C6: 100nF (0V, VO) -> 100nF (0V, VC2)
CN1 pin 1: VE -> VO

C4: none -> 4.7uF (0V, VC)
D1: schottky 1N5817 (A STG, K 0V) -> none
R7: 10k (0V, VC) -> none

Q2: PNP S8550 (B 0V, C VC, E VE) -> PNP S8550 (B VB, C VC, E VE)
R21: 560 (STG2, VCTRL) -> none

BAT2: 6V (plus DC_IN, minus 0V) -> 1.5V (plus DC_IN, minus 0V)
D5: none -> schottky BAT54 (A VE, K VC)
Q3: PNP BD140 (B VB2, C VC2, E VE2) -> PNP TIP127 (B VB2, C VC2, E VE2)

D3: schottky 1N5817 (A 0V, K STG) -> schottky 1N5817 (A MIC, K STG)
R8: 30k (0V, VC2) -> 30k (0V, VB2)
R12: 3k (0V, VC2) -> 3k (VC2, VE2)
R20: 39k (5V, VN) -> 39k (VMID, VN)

·····

**Work to be completed**.
Word for word, please return the lines from the one containing "D3: schottky 1N5817" through the end of the listing, both ends included, and nothing else.

**Response for this exercise**.
D3: schottky 1N5817 (A 0V, K STG) -> schottky 1N5817 (A MIC, K STG)
R8: 30k (0V, VC2) -> 30k (0V, VB2)
R12: 3k (0V, VC2) -> 3k (VC2, VE2)
R20: 39k (5V, VN) -> 39k (VMID, VN)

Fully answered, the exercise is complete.